What is required => Copy word for word, please, the lines of the entries below running from the one containing "purple flashlight: 5 -> 3" to the one containing "orange dumbbell: 4 -> 2", both ends included.

[Items from a dataset]
*** Begin section ***

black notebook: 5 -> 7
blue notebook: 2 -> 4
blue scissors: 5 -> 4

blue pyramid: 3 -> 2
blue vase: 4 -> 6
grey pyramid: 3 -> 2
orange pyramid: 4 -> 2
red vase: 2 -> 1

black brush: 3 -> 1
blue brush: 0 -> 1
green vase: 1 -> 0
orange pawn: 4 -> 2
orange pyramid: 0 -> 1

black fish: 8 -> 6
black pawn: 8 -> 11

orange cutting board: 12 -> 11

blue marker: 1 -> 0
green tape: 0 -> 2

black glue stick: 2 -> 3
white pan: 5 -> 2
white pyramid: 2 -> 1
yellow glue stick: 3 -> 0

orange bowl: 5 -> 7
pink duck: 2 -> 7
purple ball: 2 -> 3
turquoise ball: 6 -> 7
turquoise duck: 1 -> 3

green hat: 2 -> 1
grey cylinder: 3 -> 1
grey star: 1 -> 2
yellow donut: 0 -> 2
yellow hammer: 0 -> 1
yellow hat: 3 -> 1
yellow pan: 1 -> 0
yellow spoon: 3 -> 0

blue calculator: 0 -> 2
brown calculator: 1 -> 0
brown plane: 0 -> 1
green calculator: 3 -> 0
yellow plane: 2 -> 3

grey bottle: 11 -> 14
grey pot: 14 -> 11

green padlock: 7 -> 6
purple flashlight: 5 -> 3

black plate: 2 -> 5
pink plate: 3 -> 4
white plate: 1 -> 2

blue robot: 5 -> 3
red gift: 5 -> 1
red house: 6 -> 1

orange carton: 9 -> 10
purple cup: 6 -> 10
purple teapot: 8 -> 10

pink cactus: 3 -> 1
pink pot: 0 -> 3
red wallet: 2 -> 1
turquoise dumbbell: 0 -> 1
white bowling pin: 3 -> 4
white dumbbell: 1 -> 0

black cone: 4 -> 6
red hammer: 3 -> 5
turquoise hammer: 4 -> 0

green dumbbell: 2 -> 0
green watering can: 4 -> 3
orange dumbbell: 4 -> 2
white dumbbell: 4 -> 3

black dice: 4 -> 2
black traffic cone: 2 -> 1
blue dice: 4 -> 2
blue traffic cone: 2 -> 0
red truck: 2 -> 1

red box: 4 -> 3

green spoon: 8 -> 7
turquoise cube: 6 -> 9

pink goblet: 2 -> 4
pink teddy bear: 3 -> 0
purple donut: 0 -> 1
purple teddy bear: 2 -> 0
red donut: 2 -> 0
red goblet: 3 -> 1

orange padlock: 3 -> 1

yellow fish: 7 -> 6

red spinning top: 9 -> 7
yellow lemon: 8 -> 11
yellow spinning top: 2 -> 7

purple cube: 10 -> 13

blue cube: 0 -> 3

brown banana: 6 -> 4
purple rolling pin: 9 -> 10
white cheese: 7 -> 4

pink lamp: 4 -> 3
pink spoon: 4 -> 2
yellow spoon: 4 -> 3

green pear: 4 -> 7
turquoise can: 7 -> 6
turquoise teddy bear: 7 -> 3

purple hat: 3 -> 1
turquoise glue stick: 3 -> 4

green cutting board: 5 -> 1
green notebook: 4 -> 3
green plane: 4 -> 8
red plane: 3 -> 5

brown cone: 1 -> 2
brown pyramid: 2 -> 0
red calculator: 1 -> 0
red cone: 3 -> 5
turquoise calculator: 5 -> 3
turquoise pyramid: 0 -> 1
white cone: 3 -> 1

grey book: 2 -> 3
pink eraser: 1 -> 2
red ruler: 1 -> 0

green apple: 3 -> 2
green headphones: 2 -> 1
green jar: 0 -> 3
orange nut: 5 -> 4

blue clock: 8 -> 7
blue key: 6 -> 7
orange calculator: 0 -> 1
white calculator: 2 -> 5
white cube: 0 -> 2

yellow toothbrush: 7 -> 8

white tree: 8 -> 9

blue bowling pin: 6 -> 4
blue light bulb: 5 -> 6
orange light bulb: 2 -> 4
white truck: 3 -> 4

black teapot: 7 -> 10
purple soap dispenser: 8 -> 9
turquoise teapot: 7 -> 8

*** End section ***

Answer below =>
purple flashlight: 5 -> 3

black plate: 2 -> 5
pink plate: 3 -> 4
white plate: 1 -> 2

blue robot: 5 -> 3
red gift: 5 -> 1
red house: 6 -> 1

orange carton: 9 -> 10
purple cup: 6 -> 10
purple teapot: 8 -> 10

pink cactus: 3 -> 1
pink pot: 0 -> 3
red wallet: 2 -> 1
turquoise dumbbell: 0 -> 1
white bowling pin: 3 -> 4
white dumbbell: 1 -> 0

black cone: 4 -> 6
red hammer: 3 -> 5
turquoise hammer: 4 -> 0

green dumbbell: 2 -> 0
green watering can: 4 -> 3
orange dumbbell: 4 -> 2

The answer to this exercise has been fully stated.